_REQUIRED WORK_.
Copy the following listing verbatim, line for line.

════════

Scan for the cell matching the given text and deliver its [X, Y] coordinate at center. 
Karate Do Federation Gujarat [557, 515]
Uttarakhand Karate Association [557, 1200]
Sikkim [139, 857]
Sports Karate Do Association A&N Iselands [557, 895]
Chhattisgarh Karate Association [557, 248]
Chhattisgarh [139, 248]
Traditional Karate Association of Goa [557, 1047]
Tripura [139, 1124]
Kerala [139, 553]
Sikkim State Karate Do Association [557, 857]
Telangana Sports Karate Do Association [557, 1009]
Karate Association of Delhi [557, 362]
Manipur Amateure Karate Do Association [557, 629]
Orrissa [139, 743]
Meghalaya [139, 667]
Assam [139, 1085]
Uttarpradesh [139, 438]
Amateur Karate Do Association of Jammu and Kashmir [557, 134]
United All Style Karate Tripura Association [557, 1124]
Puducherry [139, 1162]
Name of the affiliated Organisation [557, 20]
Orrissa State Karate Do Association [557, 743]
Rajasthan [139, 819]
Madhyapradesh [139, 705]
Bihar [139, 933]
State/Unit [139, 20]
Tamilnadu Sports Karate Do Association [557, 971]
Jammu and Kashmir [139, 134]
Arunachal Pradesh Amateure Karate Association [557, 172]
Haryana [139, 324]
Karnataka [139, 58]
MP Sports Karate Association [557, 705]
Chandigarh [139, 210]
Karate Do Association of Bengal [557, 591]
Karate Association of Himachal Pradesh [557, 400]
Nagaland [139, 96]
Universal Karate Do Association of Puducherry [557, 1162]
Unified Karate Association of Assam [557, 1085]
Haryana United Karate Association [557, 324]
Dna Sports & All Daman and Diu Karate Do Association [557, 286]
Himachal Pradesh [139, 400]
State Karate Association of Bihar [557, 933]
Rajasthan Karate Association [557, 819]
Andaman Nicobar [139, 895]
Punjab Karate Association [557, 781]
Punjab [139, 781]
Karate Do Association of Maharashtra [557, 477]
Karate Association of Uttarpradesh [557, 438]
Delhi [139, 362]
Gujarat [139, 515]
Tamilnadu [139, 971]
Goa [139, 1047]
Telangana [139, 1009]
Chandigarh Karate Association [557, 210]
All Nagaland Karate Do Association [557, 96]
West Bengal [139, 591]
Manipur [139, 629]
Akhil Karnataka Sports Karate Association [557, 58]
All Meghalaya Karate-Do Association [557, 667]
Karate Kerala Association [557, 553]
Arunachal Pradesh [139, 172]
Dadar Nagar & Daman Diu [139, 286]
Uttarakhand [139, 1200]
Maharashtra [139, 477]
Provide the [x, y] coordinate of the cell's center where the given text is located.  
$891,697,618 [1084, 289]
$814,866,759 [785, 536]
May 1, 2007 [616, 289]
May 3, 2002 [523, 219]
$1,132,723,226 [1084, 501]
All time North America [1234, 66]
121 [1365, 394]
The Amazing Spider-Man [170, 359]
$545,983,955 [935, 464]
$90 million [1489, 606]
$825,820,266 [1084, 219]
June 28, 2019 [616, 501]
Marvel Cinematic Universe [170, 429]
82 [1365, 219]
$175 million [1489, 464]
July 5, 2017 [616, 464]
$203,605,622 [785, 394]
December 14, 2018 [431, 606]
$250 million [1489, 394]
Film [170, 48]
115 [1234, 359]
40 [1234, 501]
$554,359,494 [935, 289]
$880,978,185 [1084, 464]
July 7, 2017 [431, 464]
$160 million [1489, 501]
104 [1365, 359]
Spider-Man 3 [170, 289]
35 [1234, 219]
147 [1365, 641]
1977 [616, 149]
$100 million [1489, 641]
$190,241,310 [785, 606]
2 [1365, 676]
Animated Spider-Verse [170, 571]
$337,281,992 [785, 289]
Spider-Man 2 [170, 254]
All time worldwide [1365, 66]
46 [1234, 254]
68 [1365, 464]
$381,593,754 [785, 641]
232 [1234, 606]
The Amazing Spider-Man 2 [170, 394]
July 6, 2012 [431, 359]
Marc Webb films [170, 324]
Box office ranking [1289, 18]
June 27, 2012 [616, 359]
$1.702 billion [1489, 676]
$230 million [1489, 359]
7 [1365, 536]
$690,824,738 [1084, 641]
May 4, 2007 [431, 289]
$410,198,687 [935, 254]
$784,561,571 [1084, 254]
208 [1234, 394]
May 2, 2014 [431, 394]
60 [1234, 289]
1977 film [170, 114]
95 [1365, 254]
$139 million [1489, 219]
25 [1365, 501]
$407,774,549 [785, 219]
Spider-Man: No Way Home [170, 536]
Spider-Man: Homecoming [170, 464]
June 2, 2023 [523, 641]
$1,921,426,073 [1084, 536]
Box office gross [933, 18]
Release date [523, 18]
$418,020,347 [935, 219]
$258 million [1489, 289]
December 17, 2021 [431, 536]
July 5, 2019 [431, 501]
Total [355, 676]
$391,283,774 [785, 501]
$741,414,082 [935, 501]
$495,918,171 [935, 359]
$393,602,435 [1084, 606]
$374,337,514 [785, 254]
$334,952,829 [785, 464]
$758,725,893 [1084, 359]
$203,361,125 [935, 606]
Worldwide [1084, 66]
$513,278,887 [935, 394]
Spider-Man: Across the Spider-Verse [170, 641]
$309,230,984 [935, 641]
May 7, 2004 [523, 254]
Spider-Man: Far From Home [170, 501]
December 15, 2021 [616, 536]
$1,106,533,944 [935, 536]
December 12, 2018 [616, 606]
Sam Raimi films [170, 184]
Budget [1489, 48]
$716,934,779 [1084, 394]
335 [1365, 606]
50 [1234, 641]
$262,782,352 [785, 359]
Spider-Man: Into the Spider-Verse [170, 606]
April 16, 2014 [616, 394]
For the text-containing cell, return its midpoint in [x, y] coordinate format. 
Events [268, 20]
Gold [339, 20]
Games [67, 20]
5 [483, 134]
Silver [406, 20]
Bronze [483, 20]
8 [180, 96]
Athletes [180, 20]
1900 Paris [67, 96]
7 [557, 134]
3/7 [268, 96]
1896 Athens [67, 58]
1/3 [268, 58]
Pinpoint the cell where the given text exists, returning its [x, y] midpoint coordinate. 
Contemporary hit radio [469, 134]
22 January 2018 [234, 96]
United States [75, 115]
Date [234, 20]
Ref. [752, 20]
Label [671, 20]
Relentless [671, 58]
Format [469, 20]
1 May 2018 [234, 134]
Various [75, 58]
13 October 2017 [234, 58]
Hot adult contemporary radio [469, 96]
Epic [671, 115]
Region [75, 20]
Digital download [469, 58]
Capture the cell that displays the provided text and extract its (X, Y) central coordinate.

════════

_OUTPUT BELOW_.
Scan for the cell matching the given text and deliver its [X, Y] coordinate at center. 
Karate Do Federation Gujarat [557, 515]
Uttarakhand Karate Association [557, 1200]
Sikkim [139, 857]
Sports Karate Do Association A&N Iselands [557, 895]
Chhattisgarh Karate Association [557, 248]
Chhattisgarh [139, 248]
Traditional Karate Association of Goa [557, 1047]
Tripura [139, 1124]
Kerala [139, 553]
Sikkim State Karate Do Association [557, 857]
Telangana Sports Karate Do Association [557, 1009]
Karate Association of Delhi [557, 362]
Manipur Amateure Karate Do Association [557, 629]
Orrissa [139, 743]
Meghalaya [139, 667]
Assam [139, 1085]
Uttarpradesh [139, 438]
Amateur Karate Do Association of Jammu and Kashmir [557, 134]
United All Style Karate Tripura Association [557, 1124]
Puducherry [139, 1162]
Name of the affiliated Organisation [557, 20]
Orrissa State Karate Do Association [557, 743]
Rajasthan [139, 819]
Madhyapradesh [139, 705]
Bihar [139, 933]
State/Unit [139, 20]
Tamilnadu Sports Karate Do Association [557, 971]
Jammu and Kashmir [139, 134]
Arunachal Pradesh Amateure Karate Association [557, 172]
Haryana [139, 324]
Karnataka [139, 58]
MP Sports Karate Association [557, 705]
Chandigarh [139, 210]
Karate Do Association of Bengal [557, 591]
Karate Association of Himachal Pradesh [557, 400]
Nagaland [139, 96]
Universal Karate Do Association of Puducherry [557, 1162]
Unified Karate Association of Assam [557, 1085]
Haryana United Karate Association [557, 324]
Dna Sports & All Daman and Diu Karate Do Association [557, 286]
Himachal Pradesh [139, 400]
State Karate Association of Bihar [557, 933]
Rajasthan Karate Association [557, 819]
Andaman Nicobar [139, 895]
Punjab Karate Association [557, 781]
Punjab [139, 781]
Karate Do Association of Maharashtra [557, 477]
Karate Association of Uttarpradesh [557, 438]
Delhi [139, 362]
Gujarat [139, 515]
Tamilnadu [139, 971]
Goa [139, 1047]
Telangana [139, 1009]
Chandigarh Karate Association [557, 210]
All Nagaland Karate Do Association [557, 96]
West Bengal [139, 591]
Manipur [139, 629]
Akhil Karnataka Sports Karate Association [557, 58]
All Meghalaya Karate-Do Association [557, 667]
Karate Kerala Association [557, 553]
Arunachal Pradesh [139, 172]
Dadar Nagar & Daman Diu [139, 286]
Uttarakhand [139, 1200]
Maharashtra [139, 477]
Provide the [x, y] coordinate of the cell's center where the given text is located.  
$891,697,618 [1084, 289]
$814,866,759 [785, 536]
May 1, 2007 [616, 289]
May 3, 2002 [523, 219]
$1,132,723,226 [1084, 501]
All time North America [1234, 66]
121 [1365, 394]
The Amazing Spider-Man [170, 359]
$545,983,955 [935, 464]
$90 million [1489, 606]
$825,820,266 [1084, 219]
June 28, 2019 [616, 501]
Marvel Cinematic Universe [170, 429]
82 [1365, 219]
$175 million [1489, 464]
July 5, 2017 [616, 464]
$203,605,622 [785, 394]
December 14, 2018 [431, 606]
$250 million [1489, 394]
Film [170, 48]
115 [1234, 359]
40 [1234, 501]
$554,359,494 [935, 289]
$880,978,185 [1084, 464]
July 7, 2017 [431, 464]
$160 million [1489, 501]
104 [1365, 359]
Spider-Man 3 [170, 289]
35 [1234, 219]
147 [1365, 641]
1977 [616, 149]
$100 million [1489, 641]
$190,241,310 [785, 606]
2 [1365, 676]
Animated Spider-Verse [170, 571]
$337,281,992 [785, 289]
Spider-Man 2 [170, 254]
All time worldwide [1365, 66]
46 [1234, 254]
68 [1365, 464]
$381,593,754 [785, 641]
232 [1234, 606]
The Amazing Spider-Man 2 [170, 394]
July 6, 2012 [431, 359]
Marc Webb films [170, 324]
Box office ranking [1289, 18]
June 27, 2012 [616, 359]
$1.702 billion [1489, 676]
$230 million [1489, 359]
7 [1365, 536]
$690,824,738 [1084, 641]
May 4, 2007 [431, 289]
$410,198,687 [935, 254]
$784,561,571 [1084, 254]
208 [1234, 394]
May 2, 2014 [431, 394]
60 [1234, 289]
1977 film [170, 114]
95 [1365, 254]
$139 million [1489, 219]
25 [1365, 501]
$407,774,549 [785, 219]
Spider-Man: No Way Home [170, 536]
Spider-Man: Homecoming [170, 464]
June 2, 2023 [523, 641]
$1,921,426,073 [1084, 536]
Box office gross [933, 18]
Release date [523, 18]
$418,020,347 [935, 219]
$258 million [1489, 289]
December 17, 2021 [431, 536]
July 5, 2019 [431, 501]
Total [355, 676]
$391,283,774 [785, 501]
$741,414,082 [935, 501]
$495,918,171 [935, 359]
$393,602,435 [1084, 606]
$374,337,514 [785, 254]
$334,952,829 [785, 464]
$758,725,893 [1084, 359]
$203,361,125 [935, 606]
Worldwide [1084, 66]
$513,278,887 [935, 394]
Spider-Man: Across the Spider-Verse [170, 641]
$309,230,984 [935, 641]
May 7, 2004 [523, 254]
Spider-Man: Far From Home [170, 501]
December 15, 2021 [616, 536]
$1,106,533,944 [935, 536]
December 12, 2018 [616, 606]
Sam Raimi films [170, 184]
Budget [1489, 48]
$716,934,779 [1084, 394]
335 [1365, 606]
50 [1234, 641]
$262,782,352 [785, 359]
Spider-Man: Into the Spider-Verse [170, 606]
April 16, 2014 [616, 394]
For the text-containing cell, return its midpoint in [x, y] coordinate format. 
Events [268, 20]
Gold [339, 20]
Games [67, 20]
5 [483, 134]
Silver [406, 20]
Bronze [483, 20]
8 [180, 96]
Athletes [180, 20]
1900 Paris [67, 96]
7 [557, 134]
3/7 [268, 96]
1896 Athens [67, 58]
1/3 [268, 58]
Pinpoint the cell where the given text exists, returning its [x, y] midpoint coordinate. 
Contemporary hit radio [469, 134]
22 January 2018 [234, 96]
United States [75, 115]
Date [234, 20]
Ref. [752, 20]
Label [671, 20]
Relentless [671, 58]
Format [469, 20]
1 May 2018 [234, 134]
Various [75, 58]
13 October 2017 [234, 58]
Hot adult contemporary radio [469, 96]
Epic [671, 115]
Region [75, 20]
Digital download [469, 58]
Capture the cell that displays the provided text and extract its (X, Y) central coordinate.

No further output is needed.